▶ [WHAT NEEDS TO BE DONE]
Please reproduce the data exactly, though every picture must stay out.

▶ [RAW DATA]
• • • • • • •

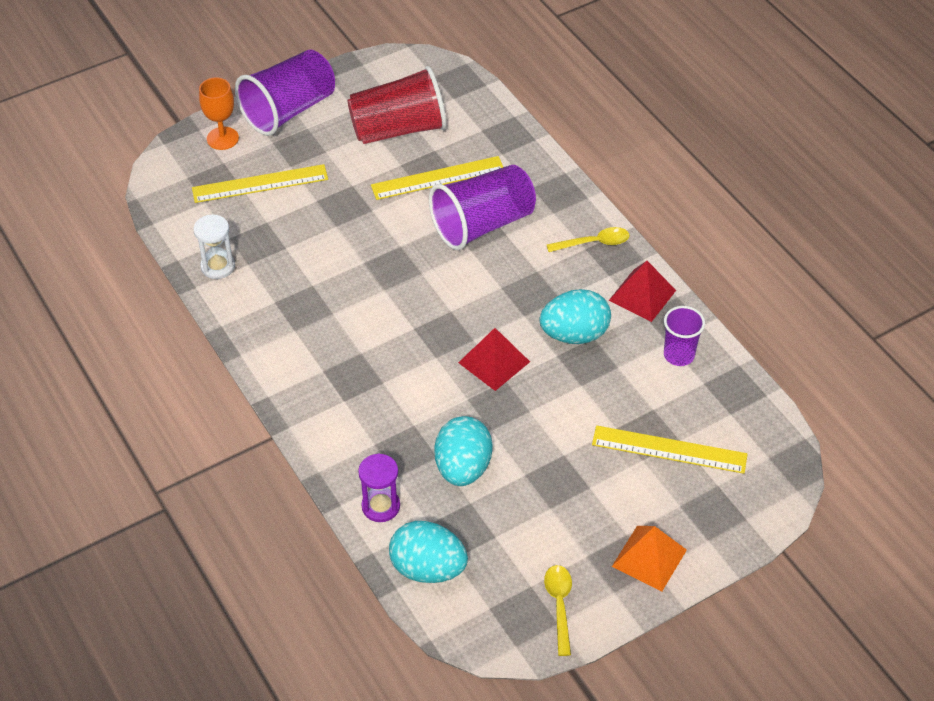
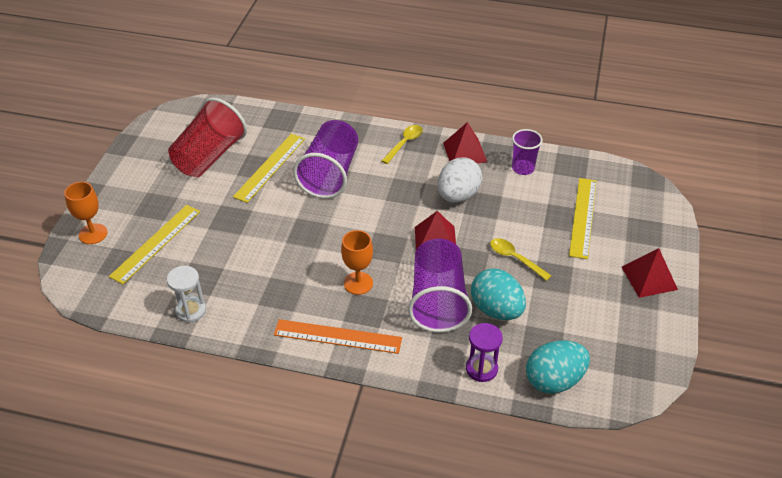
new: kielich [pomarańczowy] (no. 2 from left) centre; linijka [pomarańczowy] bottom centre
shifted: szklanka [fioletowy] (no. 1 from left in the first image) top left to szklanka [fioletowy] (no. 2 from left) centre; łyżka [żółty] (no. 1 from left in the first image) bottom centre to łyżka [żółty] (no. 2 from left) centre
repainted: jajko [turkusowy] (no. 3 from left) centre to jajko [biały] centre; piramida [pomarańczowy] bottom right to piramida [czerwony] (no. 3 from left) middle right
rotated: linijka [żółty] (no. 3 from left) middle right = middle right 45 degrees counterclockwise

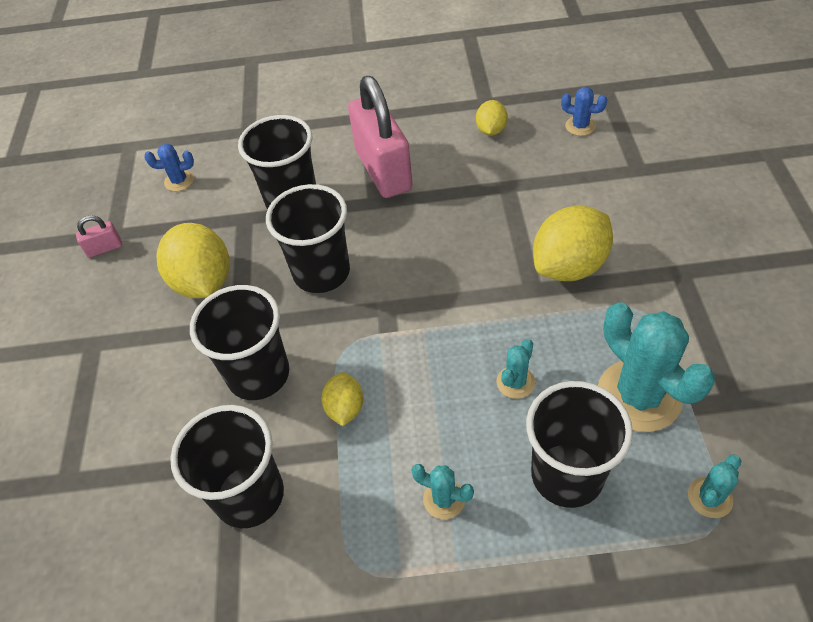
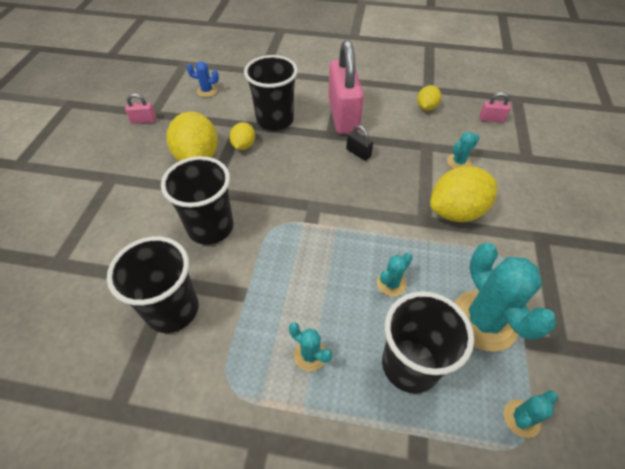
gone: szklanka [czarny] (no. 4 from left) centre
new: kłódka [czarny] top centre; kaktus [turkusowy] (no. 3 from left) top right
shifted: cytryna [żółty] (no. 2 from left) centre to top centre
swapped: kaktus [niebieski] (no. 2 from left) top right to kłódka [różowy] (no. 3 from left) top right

• • • • • • •

▶ [TASK ANSWER]
new: kielich [pomarańczowy] (no. 2 from left) centre; linijka [pomarańczowy] bottom centre
shifted: szklanka [fioletowy] (no. 1 from left in the first image) top left to szklanka [fioletowy] (no. 2 from left) centre; łyżka [żółty] (no. 1 from left in the first image) bottom centre to łyżka [żółty] (no. 2 from left) centre
repainted: jajko [turkusowy] (no. 3 from left) centre to jajko [biały] centre; piramida [pomarańczowy] bottom right to piramida [czerwony] (no. 3 from left) middle right
rotated: linijka [żółty] (no. 3 from left) middle right = middle right 45 degrees counterclockwise

gone: szklanka [czarny] (no. 4 from left) centre
new: kłódka [czarny] top centre; kaktus [turkusowy] (no. 3 from left) top right
shifted: cytryna [żółty] (no. 2 from left) centre to top centre
swapped: kaktus [niebieski] (no. 2 from left) top right to kłódka [różowy] (no. 3 from left) top right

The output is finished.